* **Activity**:
Out of the listing below, copy every line that carries the string "robot".
[Records shown Boundary: Start]
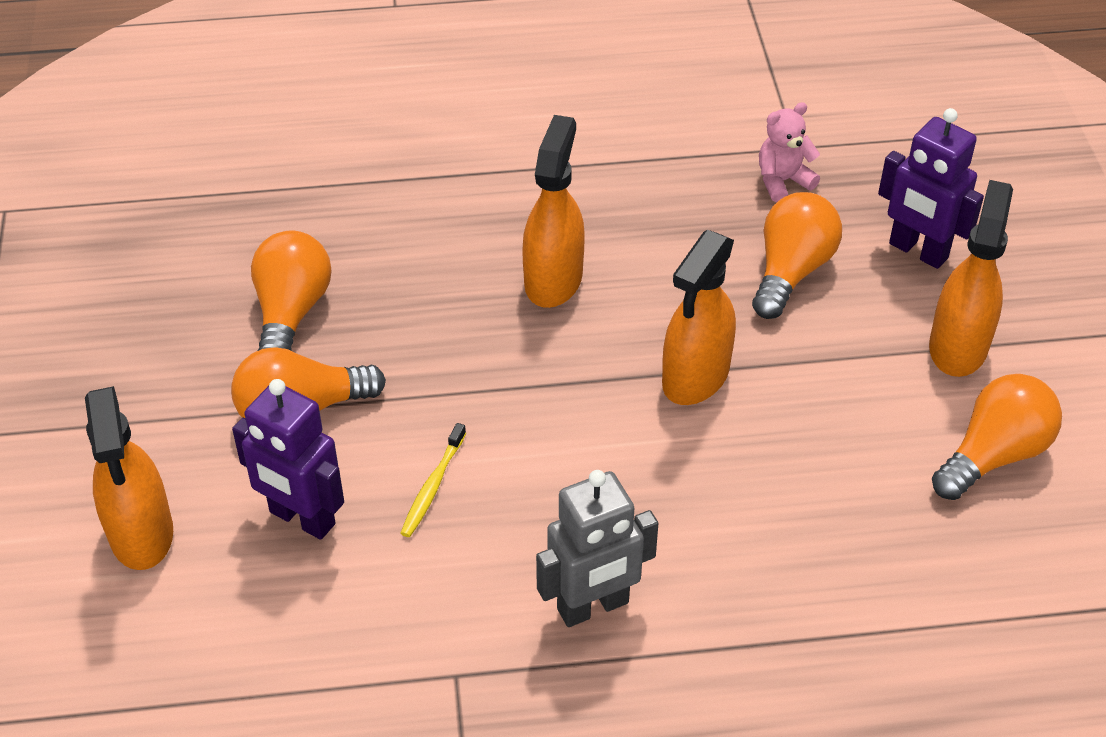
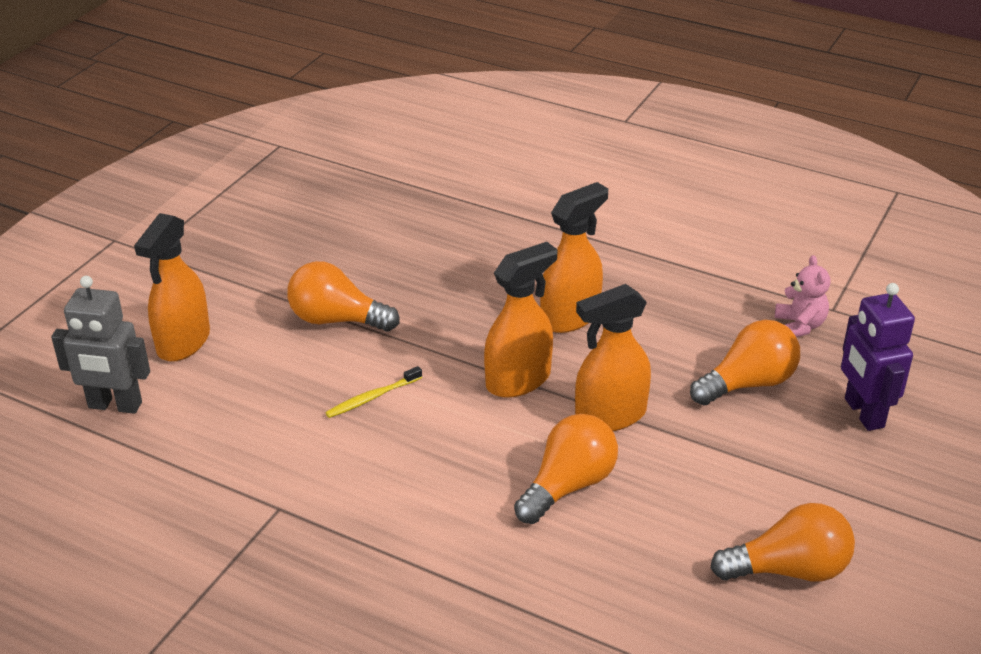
camera: 35 degrees right, 10 degrees down
(291, 313) = (385, 265): orange light bulb -> orange light bulb (568, 486)
(301, 519) = (278, 377): purple robot -> none
(593, 607) = (402, 515): grey robot -> grey robot (115, 405)
(782, 181) = (799, 326): pink teddy bear -> pink teddy bear turned 75 degrees clockwise
(958, 346) = (832, 487): orange spray bottle -> orange spray bottle (518, 380)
[Records shown Boundary: End]
* **Exercise result**:
(301, 519) = (278, 377): purple robot -> none
(593, 607) = (402, 515): grey robot -> grey robot (115, 405)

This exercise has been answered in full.